_EXERCISE BRIEF_
Beginning with the line where "spun: WhiteScrewdriver <229" occurs, set down each line of the records through the final one, exactly and without additions.

_DATA PROVIDED_
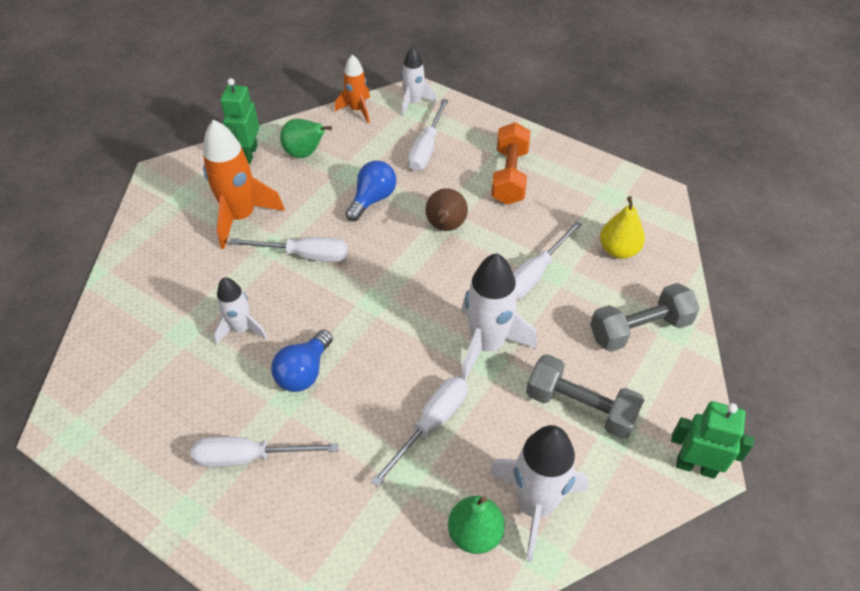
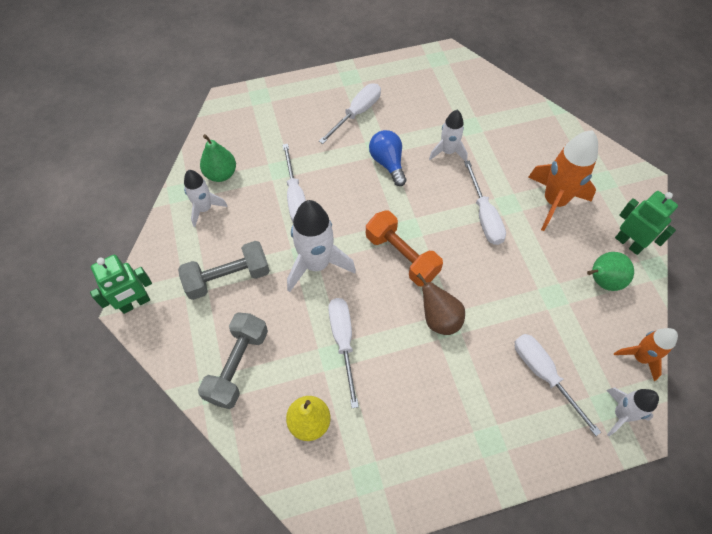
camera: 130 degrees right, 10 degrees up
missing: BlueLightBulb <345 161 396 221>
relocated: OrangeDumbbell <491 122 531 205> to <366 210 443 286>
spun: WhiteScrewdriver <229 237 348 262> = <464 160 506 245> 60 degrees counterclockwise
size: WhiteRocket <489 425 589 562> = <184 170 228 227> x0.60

_EXPECTED OUTPUT_
spun: WhiteScrewdriver <229 237 348 262> = <464 160 506 245> 60 degrees counterclockwise
size: WhiteRocket <489 425 589 562> = <184 170 228 227> x0.60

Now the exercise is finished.